◆ Exercise goal: After locating the line containing "cyan square: rotated 12 degrees clockwise" in the entries below, please write out that line and the rest through the end exactly. Omit pictures.

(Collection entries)
□ □ □ □ □ □ □

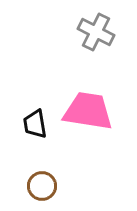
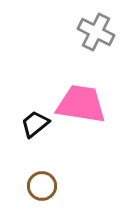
pink trapezoid: moved 7 px left, 7 px up
black trapezoid: rotated 60 degrees clockwise
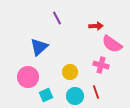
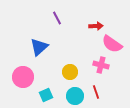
pink circle: moved 5 px left
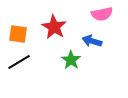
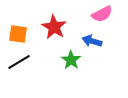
pink semicircle: rotated 15 degrees counterclockwise
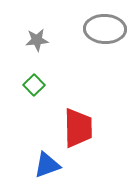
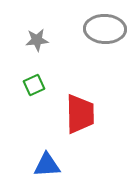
green square: rotated 20 degrees clockwise
red trapezoid: moved 2 px right, 14 px up
blue triangle: rotated 16 degrees clockwise
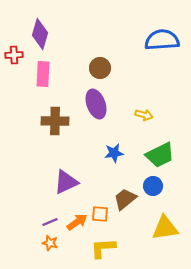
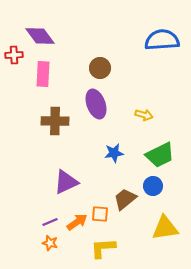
purple diamond: moved 2 px down; rotated 52 degrees counterclockwise
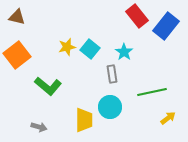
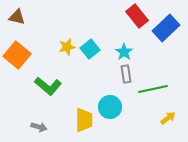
blue rectangle: moved 2 px down; rotated 8 degrees clockwise
cyan square: rotated 12 degrees clockwise
orange square: rotated 12 degrees counterclockwise
gray rectangle: moved 14 px right
green line: moved 1 px right, 3 px up
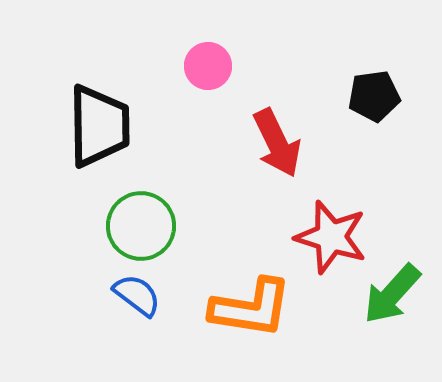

□ □ □ □ □ □ □

◆ Reply:
cyan square: rotated 12 degrees clockwise
orange square: rotated 12 degrees counterclockwise
gray rectangle: moved 14 px right
green line: moved 1 px right, 3 px up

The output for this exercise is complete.